**GIVEN PROBLEM:** Starting at the line that contains "Outline anything matching", copy each line through the end of the listing below. Include both ends and output nothing more.

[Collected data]
---
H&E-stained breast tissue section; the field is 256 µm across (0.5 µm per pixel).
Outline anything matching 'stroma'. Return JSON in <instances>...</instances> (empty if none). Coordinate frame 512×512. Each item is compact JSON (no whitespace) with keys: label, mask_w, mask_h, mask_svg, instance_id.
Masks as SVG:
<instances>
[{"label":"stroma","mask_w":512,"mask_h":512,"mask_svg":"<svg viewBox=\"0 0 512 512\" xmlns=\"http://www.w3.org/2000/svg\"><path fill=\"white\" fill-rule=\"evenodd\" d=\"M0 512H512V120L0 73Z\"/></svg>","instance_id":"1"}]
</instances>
---
**FINISHED TASK:**
Outline anything matching 'stroma'. Return JSON in <instances>...</instances> (empty if none). Coordinate frame 512×512. Each item is compact JSON (no whitespace) with keys: label, mask_w, mask_h, mask_svg, instance_id.
Masks as SVG:
<instances>
[{"label":"stroma","mask_w":512,"mask_h":512,"mask_svg":"<svg viewBox=\"0 0 512 512\" xmlns=\"http://www.w3.org/2000/svg\"><path fill=\"white\" fill-rule=\"evenodd\" d=\"M0 512H512V120L0 73Z\"/></svg>","instance_id":"1"}]
</instances>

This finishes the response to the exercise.